START Data in this exercise

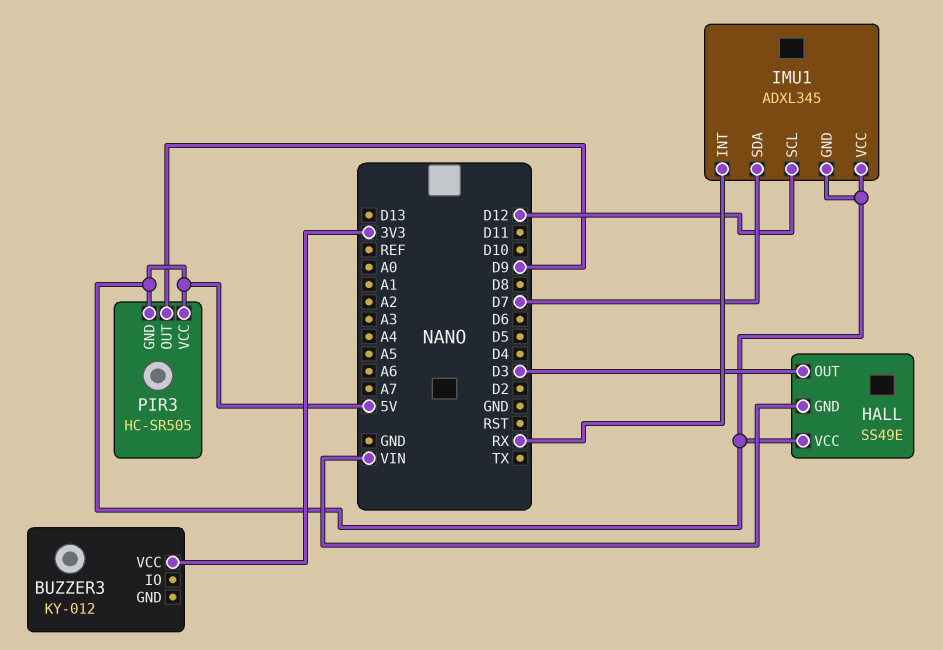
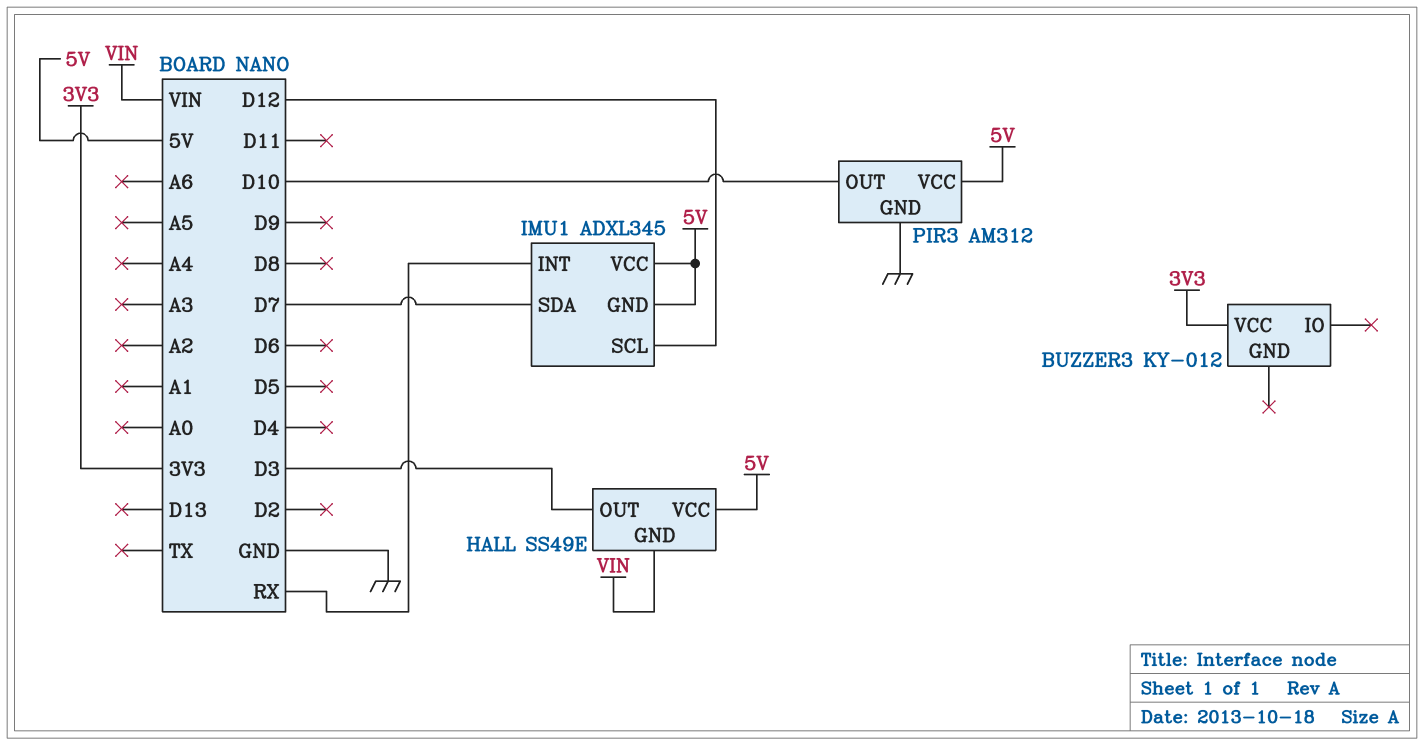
PIR3: HC-SR505 -> AM312
PIR3 pin GND: 5V -> GND
PIR3 pin OUT: D9 -> D10

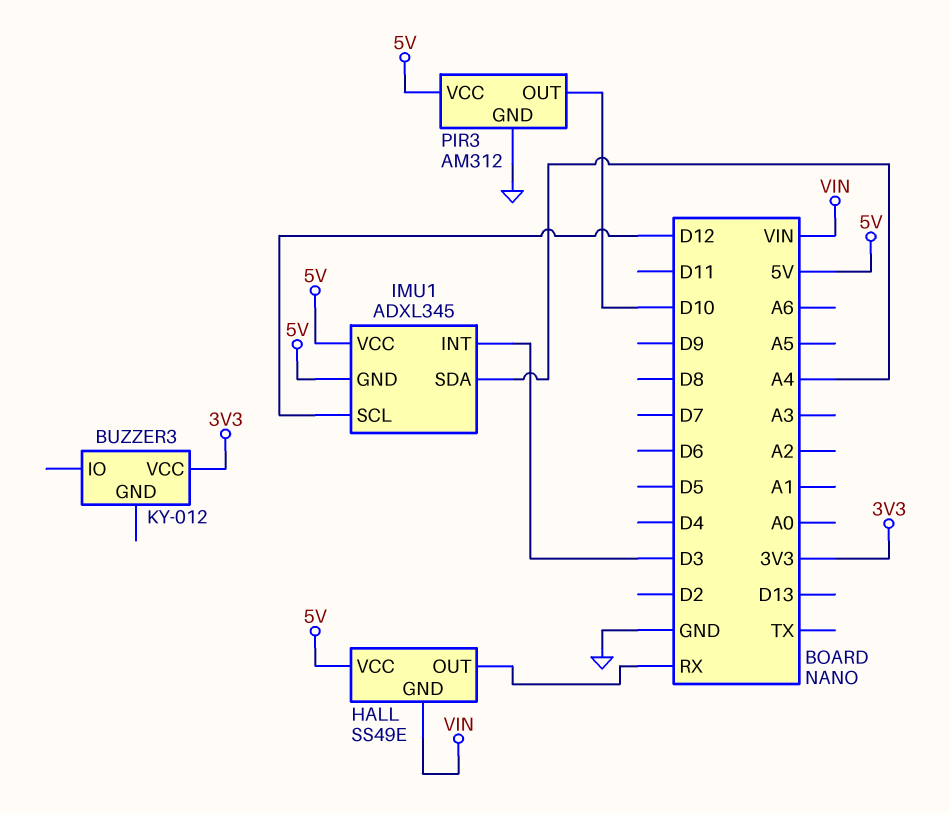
HALL pin OUT: D3 -> RX
IMU1 pin INT: RX -> D3
IMU1 pin SDA: D7 -> A4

END Data in this exercise

> _Task description_:
Exact copies of all the entries are needed; output them without the pictures.

> _Answer to the problem_:
PIR3: HC-SR505 -> AM312
PIR3 pin GND: 5V -> GND
PIR3 pin OUT: D9 -> D10

HALL pin OUT: D3 -> RX
IMU1 pin INT: RX -> D3
IMU1 pin SDA: D7 -> A4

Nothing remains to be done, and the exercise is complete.